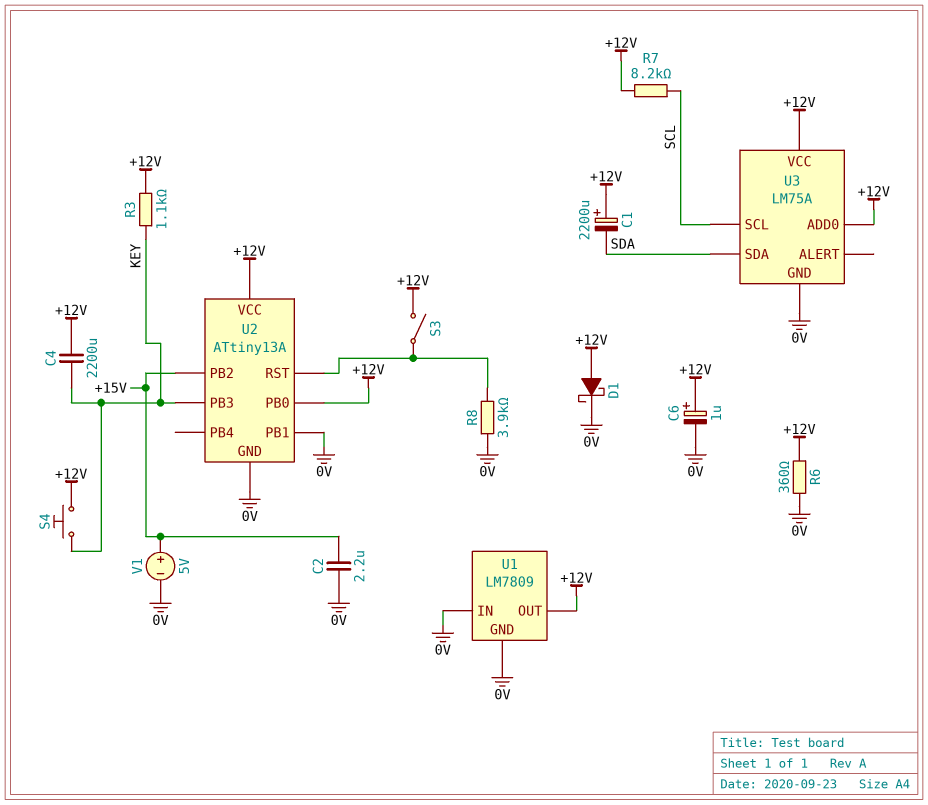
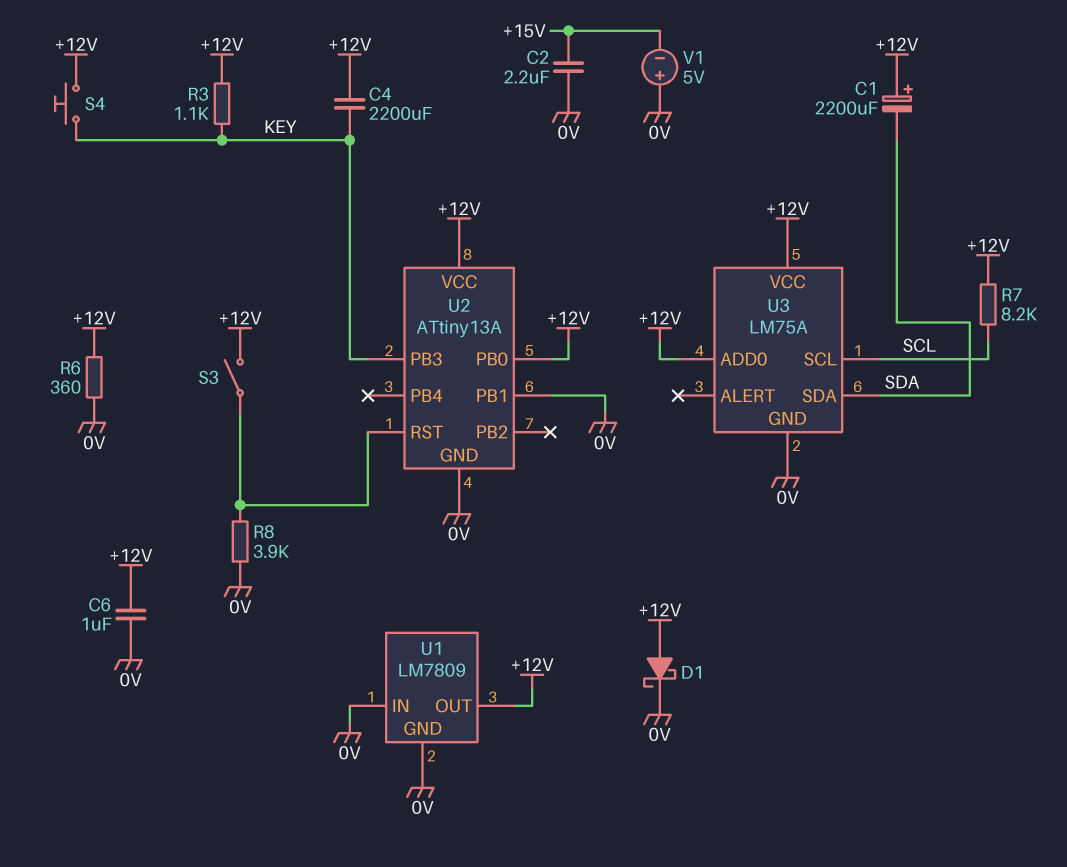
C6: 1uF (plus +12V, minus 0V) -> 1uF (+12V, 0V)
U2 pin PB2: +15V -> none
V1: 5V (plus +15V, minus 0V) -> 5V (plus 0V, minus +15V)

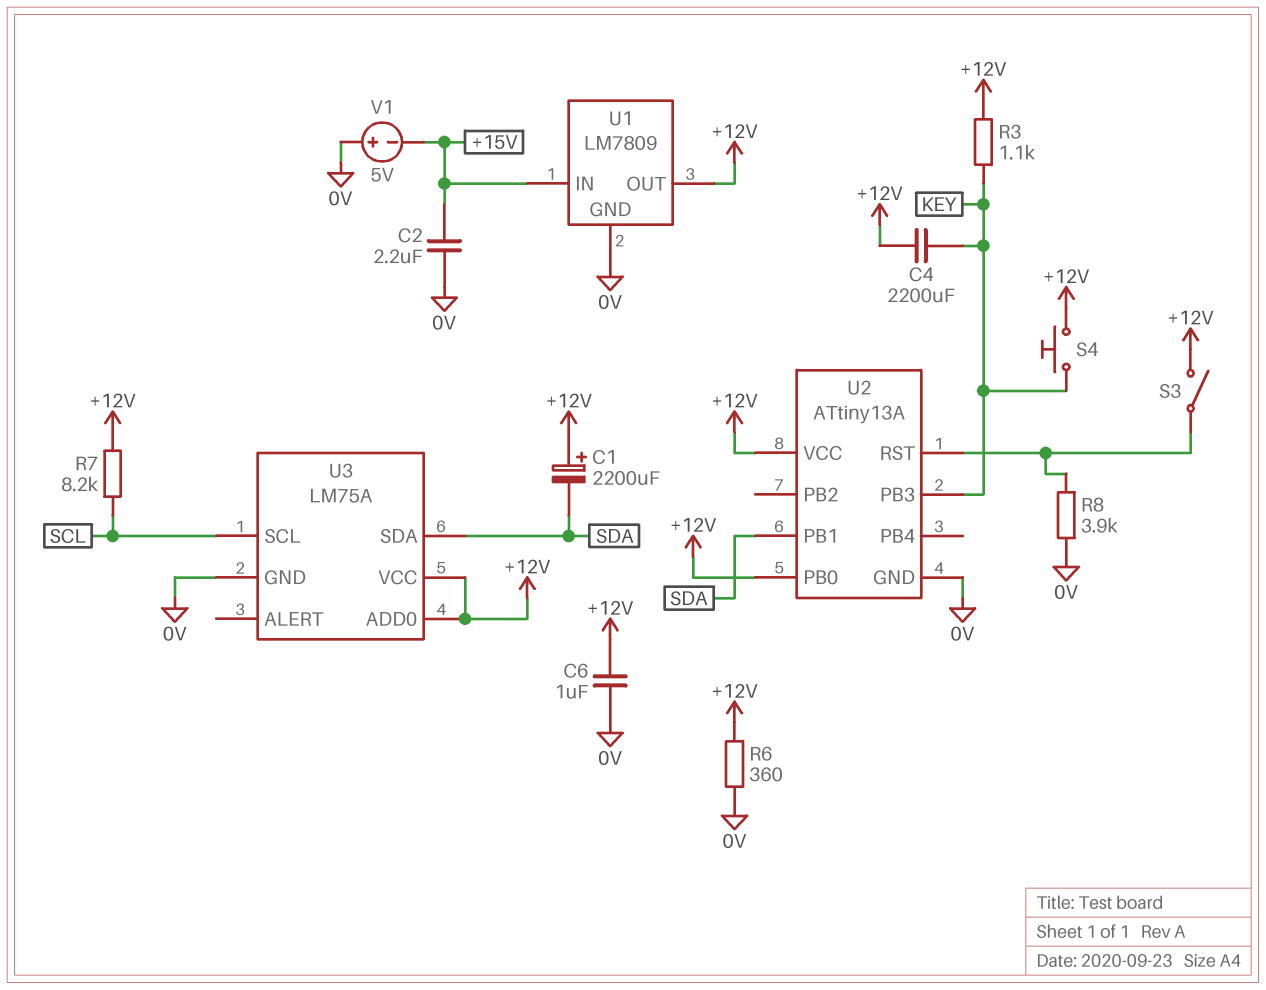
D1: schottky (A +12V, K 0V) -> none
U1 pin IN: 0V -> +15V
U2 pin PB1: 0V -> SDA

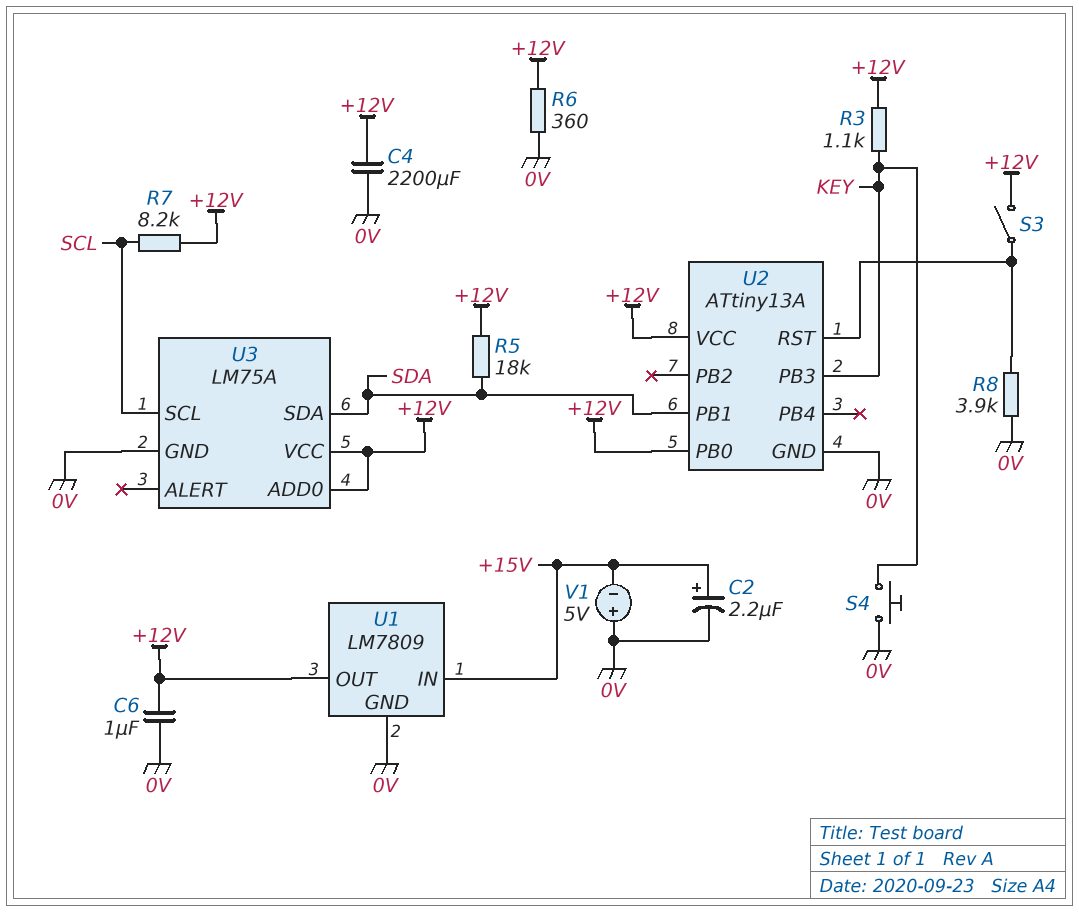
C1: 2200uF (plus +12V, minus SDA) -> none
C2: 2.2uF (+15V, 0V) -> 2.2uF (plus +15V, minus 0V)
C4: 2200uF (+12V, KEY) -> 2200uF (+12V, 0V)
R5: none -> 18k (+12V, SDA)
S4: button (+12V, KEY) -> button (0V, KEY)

* * *

> Task requirements: Could you copy each line in the listing above that includes the word "minus"?

> Exercise answer:
C6: 1uF (plus +12V, minus 0V) -> 1uF (+12V, 0V)
V1: 5V (plus +15V, minus 0V) -> 5V (plus 0V, minus +15V)
C1: 2200uF (plus +12V, minus SDA) -> none
C2: 2.2uF (+15V, 0V) -> 2.2uF (plus +15V, minus 0V)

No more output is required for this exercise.